#### Job:
Exact copies of the lines from the line containing "green circle: (566, 691)" through the last line of the entries below are the whole answer.
START Data extracts
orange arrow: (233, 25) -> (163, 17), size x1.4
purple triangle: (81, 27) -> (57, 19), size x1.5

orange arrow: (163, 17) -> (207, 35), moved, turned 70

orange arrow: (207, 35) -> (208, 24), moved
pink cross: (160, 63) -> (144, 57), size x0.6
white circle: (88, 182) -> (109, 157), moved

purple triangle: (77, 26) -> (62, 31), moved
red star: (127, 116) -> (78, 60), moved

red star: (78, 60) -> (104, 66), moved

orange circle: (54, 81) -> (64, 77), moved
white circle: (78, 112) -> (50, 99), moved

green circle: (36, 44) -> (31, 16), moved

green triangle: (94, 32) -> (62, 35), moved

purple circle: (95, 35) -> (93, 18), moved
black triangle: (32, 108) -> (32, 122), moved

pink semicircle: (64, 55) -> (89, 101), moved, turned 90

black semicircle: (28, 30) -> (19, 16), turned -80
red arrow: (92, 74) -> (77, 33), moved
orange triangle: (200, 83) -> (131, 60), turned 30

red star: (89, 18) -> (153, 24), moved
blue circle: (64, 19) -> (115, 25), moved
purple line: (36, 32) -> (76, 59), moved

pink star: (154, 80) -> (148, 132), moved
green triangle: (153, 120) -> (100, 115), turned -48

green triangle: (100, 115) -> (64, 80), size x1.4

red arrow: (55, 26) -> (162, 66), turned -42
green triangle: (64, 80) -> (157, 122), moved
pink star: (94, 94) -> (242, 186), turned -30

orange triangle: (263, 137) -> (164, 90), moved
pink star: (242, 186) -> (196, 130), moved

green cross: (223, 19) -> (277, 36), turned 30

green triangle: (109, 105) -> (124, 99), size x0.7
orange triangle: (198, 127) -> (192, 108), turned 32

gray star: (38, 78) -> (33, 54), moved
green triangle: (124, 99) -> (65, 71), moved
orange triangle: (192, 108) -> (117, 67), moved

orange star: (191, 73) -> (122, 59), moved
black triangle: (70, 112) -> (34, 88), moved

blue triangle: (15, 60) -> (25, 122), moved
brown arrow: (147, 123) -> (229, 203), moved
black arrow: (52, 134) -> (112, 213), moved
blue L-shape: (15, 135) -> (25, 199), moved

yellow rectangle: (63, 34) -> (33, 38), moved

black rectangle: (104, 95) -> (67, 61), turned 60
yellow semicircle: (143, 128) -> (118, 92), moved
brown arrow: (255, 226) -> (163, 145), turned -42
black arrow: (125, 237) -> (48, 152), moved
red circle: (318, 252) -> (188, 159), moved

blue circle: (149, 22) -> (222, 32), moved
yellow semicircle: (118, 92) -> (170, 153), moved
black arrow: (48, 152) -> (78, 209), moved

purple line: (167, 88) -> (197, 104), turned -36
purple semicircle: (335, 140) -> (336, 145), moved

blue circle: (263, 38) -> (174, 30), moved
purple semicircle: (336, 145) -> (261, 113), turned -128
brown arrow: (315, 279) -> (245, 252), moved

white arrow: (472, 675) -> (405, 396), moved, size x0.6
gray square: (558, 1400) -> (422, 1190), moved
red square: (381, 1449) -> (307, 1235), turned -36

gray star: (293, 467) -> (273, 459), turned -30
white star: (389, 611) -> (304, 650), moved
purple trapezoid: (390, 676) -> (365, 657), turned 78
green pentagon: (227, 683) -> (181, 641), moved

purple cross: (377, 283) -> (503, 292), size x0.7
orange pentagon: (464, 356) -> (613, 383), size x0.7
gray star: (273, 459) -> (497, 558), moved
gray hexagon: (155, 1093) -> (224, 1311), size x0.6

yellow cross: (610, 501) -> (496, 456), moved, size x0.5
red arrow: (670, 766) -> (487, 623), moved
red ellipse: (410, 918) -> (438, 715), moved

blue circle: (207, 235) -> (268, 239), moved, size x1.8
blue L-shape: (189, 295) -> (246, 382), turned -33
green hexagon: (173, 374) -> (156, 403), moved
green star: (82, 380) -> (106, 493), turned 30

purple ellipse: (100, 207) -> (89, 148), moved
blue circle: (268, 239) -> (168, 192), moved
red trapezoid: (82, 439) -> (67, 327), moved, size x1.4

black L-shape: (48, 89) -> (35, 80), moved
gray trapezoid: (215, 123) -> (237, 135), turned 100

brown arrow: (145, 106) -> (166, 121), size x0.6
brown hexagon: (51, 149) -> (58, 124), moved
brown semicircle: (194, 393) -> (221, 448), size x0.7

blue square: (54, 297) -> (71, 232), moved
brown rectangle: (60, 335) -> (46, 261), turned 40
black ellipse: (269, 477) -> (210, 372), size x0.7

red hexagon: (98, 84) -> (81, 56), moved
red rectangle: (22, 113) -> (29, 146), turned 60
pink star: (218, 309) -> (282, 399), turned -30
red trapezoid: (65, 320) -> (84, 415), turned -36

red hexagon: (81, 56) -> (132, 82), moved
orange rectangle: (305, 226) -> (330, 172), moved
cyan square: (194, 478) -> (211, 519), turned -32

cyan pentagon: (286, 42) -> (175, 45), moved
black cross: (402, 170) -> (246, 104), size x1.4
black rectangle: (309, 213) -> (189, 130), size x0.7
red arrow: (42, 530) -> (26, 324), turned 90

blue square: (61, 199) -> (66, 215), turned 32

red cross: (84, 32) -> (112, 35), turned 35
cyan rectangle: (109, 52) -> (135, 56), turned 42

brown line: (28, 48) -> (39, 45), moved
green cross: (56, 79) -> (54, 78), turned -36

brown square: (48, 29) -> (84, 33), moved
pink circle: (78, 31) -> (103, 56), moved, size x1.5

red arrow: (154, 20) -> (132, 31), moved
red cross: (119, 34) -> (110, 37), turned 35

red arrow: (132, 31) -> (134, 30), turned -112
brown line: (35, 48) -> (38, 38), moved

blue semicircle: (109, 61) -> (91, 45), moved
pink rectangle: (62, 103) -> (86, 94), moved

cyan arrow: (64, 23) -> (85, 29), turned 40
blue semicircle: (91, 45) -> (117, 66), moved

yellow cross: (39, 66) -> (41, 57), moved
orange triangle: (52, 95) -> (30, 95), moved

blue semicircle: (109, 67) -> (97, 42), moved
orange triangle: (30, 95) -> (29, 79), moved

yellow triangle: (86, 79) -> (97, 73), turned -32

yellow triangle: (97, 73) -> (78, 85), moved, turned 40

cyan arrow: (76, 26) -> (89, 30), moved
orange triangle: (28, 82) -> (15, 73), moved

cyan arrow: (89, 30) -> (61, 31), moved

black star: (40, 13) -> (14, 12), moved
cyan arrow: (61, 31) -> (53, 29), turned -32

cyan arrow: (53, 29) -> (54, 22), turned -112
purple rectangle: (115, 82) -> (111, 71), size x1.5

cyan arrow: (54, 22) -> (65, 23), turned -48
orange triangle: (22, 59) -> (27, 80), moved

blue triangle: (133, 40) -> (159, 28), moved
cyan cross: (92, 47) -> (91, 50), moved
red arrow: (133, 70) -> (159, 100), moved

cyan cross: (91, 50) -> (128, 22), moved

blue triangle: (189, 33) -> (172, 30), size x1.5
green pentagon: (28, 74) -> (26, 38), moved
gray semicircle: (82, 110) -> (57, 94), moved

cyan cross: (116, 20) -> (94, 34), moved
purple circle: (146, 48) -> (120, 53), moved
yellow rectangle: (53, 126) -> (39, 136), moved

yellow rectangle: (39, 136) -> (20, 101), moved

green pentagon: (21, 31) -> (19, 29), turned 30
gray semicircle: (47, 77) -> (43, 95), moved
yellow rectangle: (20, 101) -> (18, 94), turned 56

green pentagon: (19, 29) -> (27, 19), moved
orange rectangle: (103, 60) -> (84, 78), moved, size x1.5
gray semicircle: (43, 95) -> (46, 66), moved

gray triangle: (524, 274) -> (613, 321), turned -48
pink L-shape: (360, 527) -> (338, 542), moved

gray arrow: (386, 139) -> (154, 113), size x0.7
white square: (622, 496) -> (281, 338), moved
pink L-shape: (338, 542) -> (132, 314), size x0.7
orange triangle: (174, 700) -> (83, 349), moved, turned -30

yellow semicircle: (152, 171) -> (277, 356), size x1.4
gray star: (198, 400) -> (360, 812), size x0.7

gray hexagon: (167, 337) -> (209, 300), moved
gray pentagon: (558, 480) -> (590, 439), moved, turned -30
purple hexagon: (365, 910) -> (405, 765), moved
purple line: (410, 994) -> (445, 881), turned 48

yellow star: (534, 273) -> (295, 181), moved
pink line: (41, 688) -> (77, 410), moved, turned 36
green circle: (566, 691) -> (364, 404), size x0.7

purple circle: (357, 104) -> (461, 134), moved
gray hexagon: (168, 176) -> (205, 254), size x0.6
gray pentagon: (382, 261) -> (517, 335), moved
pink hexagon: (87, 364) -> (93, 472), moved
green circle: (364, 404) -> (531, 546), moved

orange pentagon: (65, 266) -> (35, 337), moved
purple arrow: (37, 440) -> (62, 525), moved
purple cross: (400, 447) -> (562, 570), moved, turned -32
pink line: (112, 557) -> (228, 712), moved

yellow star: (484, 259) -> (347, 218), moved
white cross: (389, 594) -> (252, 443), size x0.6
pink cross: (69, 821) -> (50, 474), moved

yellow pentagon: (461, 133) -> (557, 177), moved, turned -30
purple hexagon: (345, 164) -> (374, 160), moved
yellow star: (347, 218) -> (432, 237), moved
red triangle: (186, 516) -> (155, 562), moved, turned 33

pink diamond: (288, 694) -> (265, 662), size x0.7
END Data extracts
#### Answer section:
green circle: (566, 691) -> (364, 404), size x0.7

purple circle: (357, 104) -> (461, 134), moved
gray hexagon: (168, 176) -> (205, 254), size x0.6
gray pentagon: (382, 261) -> (517, 335), moved
pink hexagon: (87, 364) -> (93, 472), moved
green circle: (364, 404) -> (531, 546), moved

orange pentagon: (65, 266) -> (35, 337), moved
purple arrow: (37, 440) -> (62, 525), moved
purple cross: (400, 447) -> (562, 570), moved, turned -32
pink line: (112, 557) -> (228, 712), moved

yellow star: (484, 259) -> (347, 218), moved
white cross: (389, 594) -> (252, 443), size x0.6
pink cross: (69, 821) -> (50, 474), moved

yellow pentagon: (461, 133) -> (557, 177), moved, turned -30
purple hexagon: (345, 164) -> (374, 160), moved
yellow star: (347, 218) -> (432, 237), moved
red triangle: (186, 516) -> (155, 562), moved, turned 33

pink diamond: (288, 694) -> (265, 662), size x0.7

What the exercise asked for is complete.